◆ EXTRACTED MATERIAL

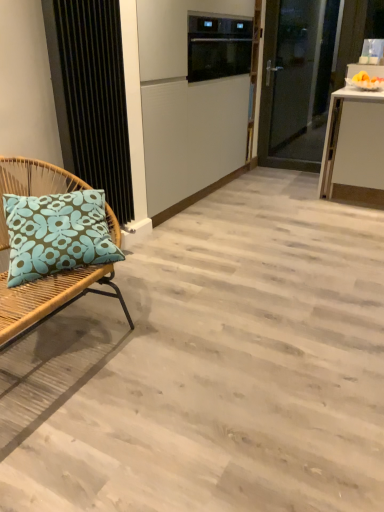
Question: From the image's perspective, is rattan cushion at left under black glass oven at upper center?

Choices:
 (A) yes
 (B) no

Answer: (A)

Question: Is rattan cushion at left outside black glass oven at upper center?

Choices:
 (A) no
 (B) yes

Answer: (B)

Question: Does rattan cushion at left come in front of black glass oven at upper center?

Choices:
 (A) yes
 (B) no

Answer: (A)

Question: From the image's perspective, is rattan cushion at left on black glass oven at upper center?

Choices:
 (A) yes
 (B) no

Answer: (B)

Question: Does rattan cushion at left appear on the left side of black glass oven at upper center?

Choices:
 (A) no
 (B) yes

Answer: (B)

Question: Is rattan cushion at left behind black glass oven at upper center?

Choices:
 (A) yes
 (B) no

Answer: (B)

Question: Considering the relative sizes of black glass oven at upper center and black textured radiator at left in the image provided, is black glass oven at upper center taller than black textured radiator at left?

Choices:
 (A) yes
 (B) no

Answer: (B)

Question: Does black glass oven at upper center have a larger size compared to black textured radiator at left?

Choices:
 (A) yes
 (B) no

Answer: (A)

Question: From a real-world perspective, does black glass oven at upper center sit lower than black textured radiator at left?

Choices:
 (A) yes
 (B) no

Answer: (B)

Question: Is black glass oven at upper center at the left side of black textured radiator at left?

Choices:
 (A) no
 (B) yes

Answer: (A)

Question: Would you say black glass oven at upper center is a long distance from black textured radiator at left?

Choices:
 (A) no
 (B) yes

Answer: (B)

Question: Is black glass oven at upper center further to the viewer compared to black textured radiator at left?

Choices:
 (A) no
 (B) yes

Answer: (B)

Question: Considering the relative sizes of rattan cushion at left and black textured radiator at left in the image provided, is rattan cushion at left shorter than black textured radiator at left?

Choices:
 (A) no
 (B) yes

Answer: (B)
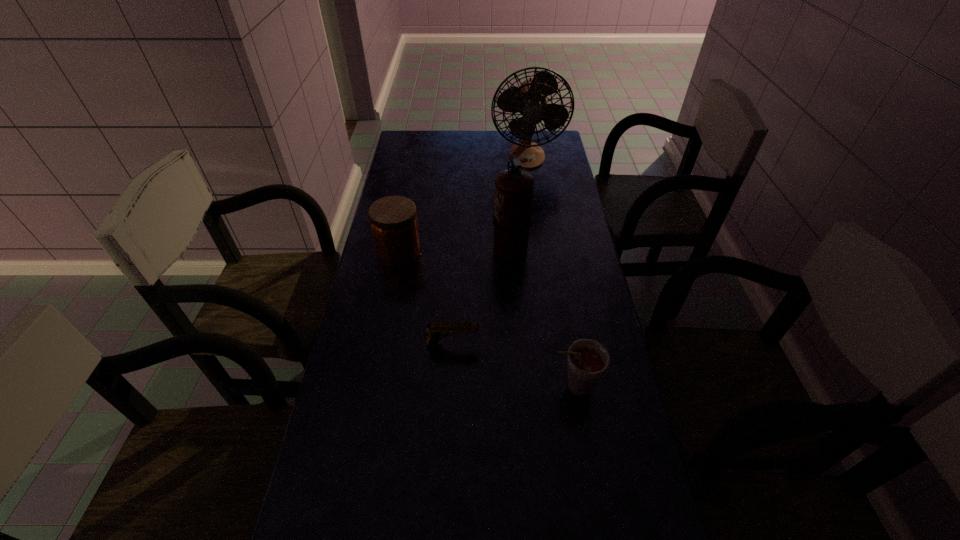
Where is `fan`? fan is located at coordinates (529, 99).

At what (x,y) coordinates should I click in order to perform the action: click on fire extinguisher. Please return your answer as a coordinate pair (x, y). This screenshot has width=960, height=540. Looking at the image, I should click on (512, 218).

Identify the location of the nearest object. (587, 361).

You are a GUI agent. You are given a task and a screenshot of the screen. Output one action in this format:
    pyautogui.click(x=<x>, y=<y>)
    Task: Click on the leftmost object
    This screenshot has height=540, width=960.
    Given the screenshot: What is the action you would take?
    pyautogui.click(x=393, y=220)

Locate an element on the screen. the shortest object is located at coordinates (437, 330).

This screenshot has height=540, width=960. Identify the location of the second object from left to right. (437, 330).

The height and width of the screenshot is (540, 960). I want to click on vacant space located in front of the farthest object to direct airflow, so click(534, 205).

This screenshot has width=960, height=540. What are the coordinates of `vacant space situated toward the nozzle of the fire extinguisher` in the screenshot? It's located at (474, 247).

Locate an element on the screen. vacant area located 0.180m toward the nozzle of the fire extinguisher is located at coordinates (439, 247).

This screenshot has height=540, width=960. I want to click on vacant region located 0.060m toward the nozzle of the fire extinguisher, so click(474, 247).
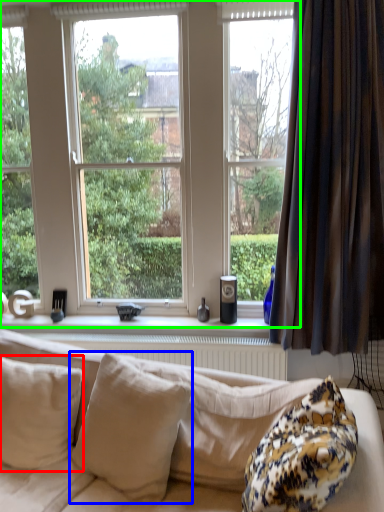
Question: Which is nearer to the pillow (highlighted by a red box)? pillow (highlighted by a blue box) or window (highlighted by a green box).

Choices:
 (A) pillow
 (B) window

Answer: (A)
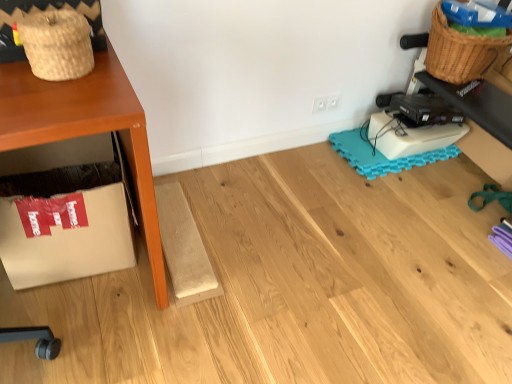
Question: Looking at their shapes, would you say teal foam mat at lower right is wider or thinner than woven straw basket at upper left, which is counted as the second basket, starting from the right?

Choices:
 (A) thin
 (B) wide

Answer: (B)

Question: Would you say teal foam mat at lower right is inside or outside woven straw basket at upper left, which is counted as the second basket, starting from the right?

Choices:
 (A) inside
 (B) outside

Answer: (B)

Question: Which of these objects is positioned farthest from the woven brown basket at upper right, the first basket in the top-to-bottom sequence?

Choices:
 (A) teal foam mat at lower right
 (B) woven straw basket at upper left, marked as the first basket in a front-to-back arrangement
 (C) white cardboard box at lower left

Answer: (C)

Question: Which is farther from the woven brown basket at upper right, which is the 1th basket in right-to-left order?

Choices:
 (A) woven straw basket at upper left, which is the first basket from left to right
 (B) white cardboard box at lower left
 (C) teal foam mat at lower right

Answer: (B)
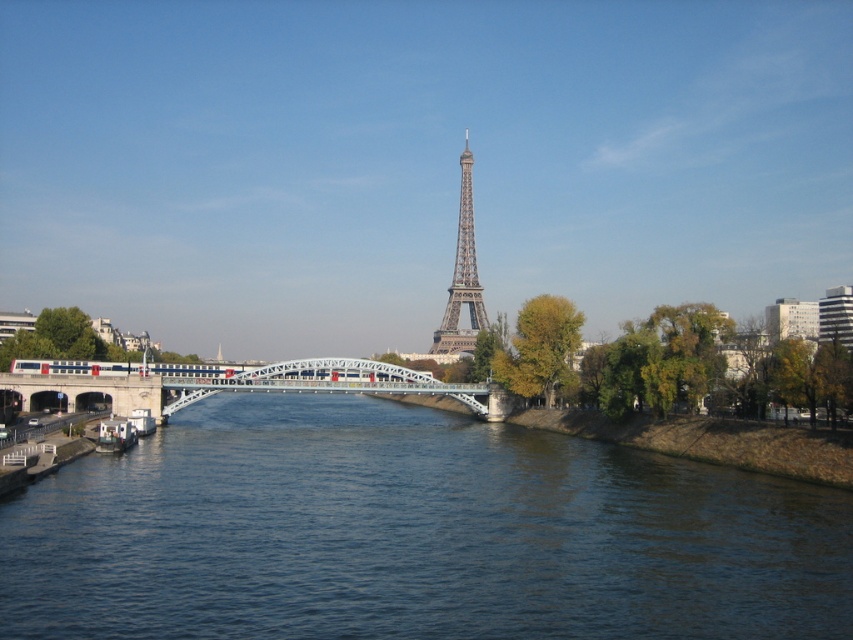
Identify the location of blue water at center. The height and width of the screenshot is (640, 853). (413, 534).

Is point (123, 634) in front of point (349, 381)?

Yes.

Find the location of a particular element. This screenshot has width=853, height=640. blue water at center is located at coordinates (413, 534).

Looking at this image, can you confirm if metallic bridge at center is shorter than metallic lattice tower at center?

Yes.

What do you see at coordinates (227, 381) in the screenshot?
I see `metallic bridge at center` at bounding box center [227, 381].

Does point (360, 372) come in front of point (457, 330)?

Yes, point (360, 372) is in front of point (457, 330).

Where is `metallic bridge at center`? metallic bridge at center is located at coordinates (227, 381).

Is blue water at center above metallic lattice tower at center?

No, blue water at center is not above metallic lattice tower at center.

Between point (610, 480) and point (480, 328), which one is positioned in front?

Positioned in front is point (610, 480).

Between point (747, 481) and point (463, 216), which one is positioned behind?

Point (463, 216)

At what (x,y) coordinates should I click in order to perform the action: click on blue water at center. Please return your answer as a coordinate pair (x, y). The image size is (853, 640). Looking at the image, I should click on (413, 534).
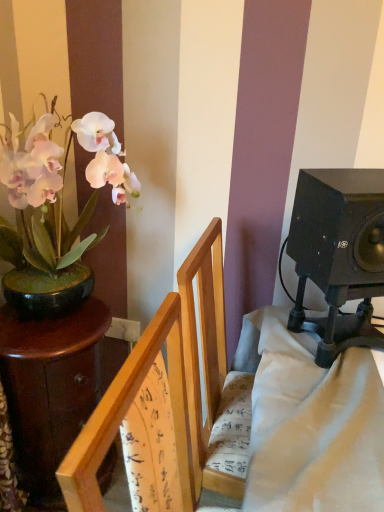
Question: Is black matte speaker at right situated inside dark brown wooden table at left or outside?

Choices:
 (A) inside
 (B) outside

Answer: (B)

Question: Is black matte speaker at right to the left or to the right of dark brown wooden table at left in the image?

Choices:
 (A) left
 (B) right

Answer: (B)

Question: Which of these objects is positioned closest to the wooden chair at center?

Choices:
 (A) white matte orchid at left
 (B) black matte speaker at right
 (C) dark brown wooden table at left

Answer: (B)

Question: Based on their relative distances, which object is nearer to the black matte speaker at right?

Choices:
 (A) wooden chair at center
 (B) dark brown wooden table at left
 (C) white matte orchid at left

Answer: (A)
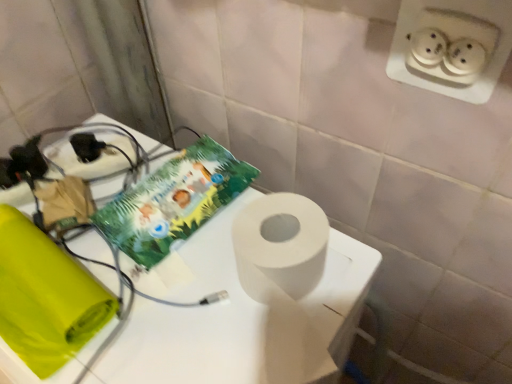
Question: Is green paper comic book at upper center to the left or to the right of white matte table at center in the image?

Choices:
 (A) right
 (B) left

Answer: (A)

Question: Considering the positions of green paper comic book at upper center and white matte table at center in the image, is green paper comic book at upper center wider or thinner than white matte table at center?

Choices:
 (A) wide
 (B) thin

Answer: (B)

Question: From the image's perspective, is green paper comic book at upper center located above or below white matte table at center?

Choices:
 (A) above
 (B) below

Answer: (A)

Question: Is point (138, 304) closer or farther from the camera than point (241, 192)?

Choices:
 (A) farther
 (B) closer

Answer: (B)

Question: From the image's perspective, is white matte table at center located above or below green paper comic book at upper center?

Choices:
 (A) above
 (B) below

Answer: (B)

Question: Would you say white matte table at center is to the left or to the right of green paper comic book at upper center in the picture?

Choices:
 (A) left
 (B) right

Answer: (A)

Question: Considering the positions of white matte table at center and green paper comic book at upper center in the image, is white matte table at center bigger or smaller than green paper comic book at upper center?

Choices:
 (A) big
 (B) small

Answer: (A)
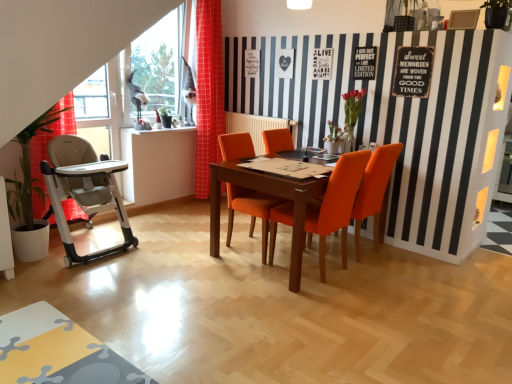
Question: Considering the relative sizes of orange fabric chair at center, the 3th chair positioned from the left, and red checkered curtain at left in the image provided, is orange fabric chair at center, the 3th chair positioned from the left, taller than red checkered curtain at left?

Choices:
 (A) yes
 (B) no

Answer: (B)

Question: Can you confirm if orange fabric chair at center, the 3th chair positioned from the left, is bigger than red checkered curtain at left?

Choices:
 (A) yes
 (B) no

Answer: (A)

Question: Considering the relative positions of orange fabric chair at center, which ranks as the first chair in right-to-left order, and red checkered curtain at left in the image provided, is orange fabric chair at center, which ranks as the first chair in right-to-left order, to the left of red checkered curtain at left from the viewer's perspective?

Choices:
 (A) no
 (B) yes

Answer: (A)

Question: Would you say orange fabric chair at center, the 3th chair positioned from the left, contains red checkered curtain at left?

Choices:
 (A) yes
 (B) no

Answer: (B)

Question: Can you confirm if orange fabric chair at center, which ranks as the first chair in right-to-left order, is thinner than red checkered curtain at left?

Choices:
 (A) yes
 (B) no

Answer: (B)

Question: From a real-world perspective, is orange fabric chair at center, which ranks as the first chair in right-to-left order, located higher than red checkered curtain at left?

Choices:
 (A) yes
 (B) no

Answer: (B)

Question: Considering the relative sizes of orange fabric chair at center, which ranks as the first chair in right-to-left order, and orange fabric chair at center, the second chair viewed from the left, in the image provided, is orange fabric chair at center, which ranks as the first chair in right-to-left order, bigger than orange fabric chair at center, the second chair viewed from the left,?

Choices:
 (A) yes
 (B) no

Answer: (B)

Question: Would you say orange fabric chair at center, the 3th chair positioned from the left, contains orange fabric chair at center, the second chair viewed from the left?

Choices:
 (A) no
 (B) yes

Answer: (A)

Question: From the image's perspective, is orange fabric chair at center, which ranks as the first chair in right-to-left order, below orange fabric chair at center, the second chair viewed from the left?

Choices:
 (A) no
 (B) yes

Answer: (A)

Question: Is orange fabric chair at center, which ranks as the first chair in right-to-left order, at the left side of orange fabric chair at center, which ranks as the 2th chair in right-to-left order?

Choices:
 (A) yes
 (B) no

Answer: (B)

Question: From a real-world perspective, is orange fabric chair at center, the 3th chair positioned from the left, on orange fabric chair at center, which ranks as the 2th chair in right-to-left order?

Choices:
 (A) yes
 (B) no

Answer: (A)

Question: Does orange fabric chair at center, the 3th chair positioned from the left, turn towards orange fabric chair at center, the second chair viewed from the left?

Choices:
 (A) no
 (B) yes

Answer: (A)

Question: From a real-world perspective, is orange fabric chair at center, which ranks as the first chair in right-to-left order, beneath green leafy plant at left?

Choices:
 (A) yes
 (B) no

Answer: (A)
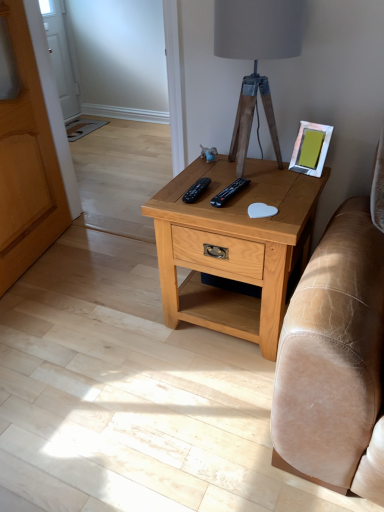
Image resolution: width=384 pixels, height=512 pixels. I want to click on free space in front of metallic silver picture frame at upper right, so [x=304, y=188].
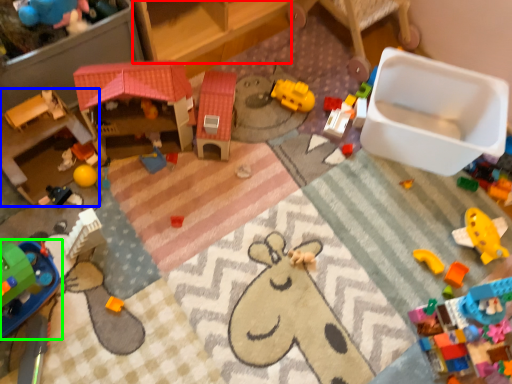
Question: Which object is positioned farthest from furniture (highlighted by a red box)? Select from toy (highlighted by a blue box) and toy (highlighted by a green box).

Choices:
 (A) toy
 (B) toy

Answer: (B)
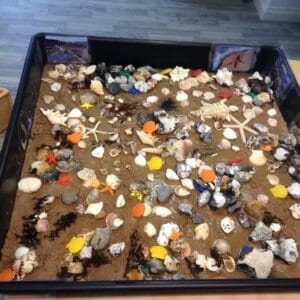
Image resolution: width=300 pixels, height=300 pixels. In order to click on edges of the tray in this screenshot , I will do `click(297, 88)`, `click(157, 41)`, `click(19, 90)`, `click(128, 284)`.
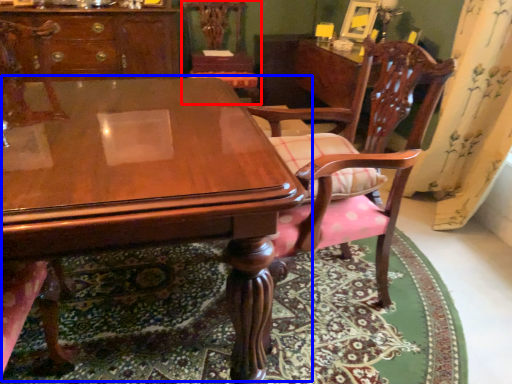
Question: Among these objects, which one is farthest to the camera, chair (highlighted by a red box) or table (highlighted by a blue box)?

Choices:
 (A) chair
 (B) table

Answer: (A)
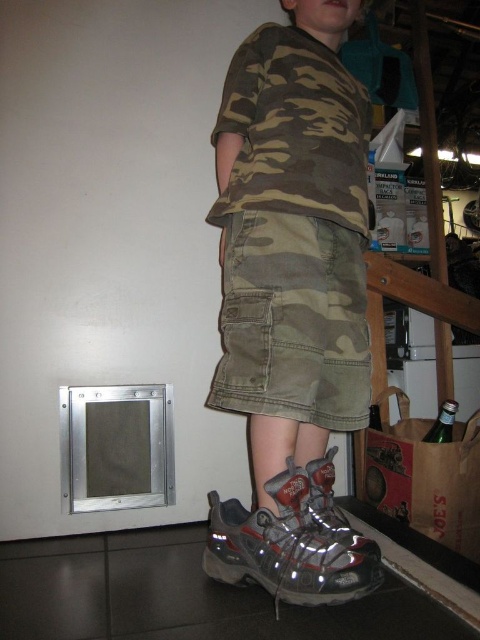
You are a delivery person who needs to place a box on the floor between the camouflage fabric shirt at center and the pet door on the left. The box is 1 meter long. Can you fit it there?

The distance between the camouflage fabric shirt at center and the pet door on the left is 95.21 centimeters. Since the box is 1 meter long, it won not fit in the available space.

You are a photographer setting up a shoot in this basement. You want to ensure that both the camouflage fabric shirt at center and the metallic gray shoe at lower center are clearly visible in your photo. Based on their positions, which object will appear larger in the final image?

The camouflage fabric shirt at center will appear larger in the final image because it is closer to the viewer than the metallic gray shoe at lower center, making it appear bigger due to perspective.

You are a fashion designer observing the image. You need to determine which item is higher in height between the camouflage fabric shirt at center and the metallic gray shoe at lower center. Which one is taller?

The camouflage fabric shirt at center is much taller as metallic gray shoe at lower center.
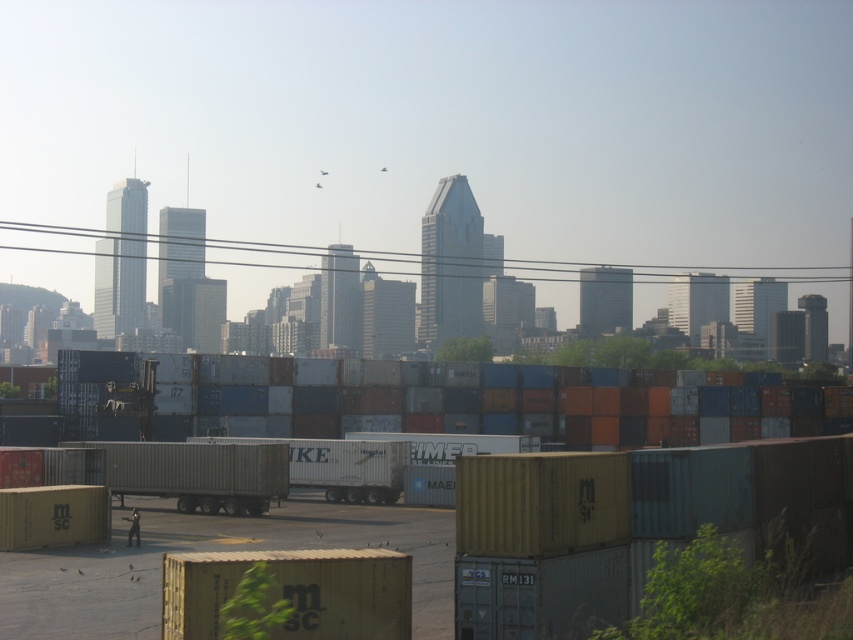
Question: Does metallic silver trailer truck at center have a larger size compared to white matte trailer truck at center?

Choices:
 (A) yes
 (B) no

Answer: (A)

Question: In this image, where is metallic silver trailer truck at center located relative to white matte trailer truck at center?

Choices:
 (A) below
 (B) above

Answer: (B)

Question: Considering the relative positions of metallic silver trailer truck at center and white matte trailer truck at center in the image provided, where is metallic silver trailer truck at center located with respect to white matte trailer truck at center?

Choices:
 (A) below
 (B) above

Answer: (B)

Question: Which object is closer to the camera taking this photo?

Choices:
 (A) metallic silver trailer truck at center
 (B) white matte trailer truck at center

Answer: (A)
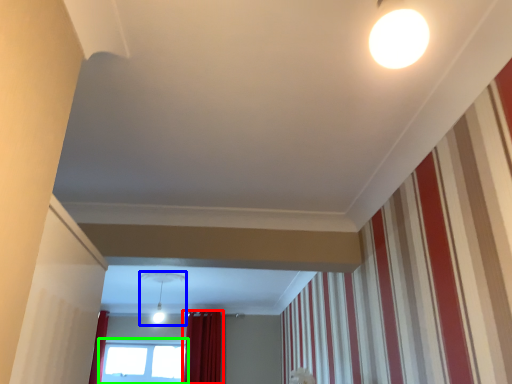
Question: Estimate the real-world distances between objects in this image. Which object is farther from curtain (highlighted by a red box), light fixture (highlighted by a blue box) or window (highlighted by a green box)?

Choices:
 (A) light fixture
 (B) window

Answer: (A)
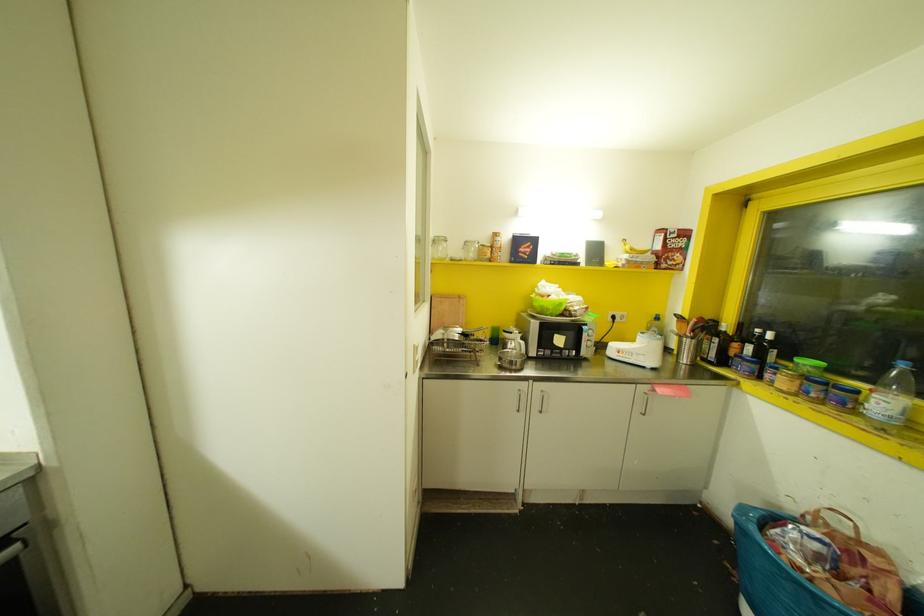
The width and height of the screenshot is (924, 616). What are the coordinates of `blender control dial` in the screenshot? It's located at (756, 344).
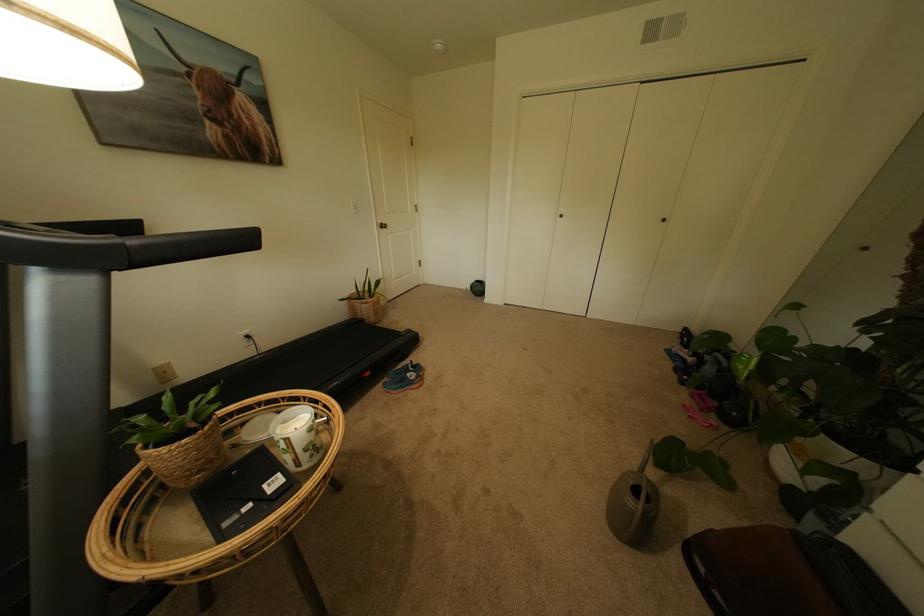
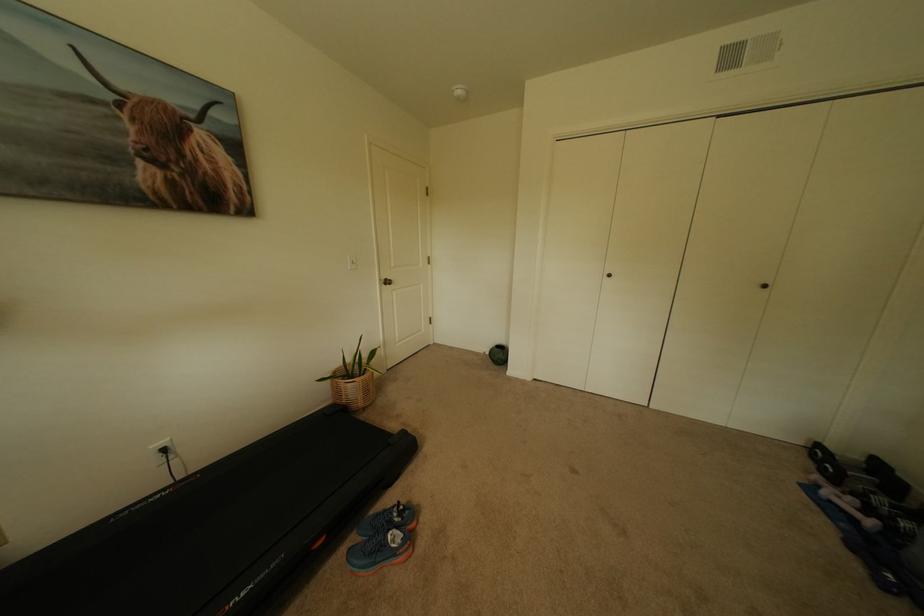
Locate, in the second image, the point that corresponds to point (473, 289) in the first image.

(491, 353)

◆ SET EXERCISE
Pick out every line of the data above that contains the string "camera", matching case exactly.

◆ RESPONSE FOR THIS EXERCISE
Question: Is point (138, 304) closer or farther from the camera than point (241, 192)?
Question: Among these objects, which one is farthest to the camera, chair (highlighted by a red box) or table (highlighted by a blue box)?
Question: Which object is closer to the camera taking this photo?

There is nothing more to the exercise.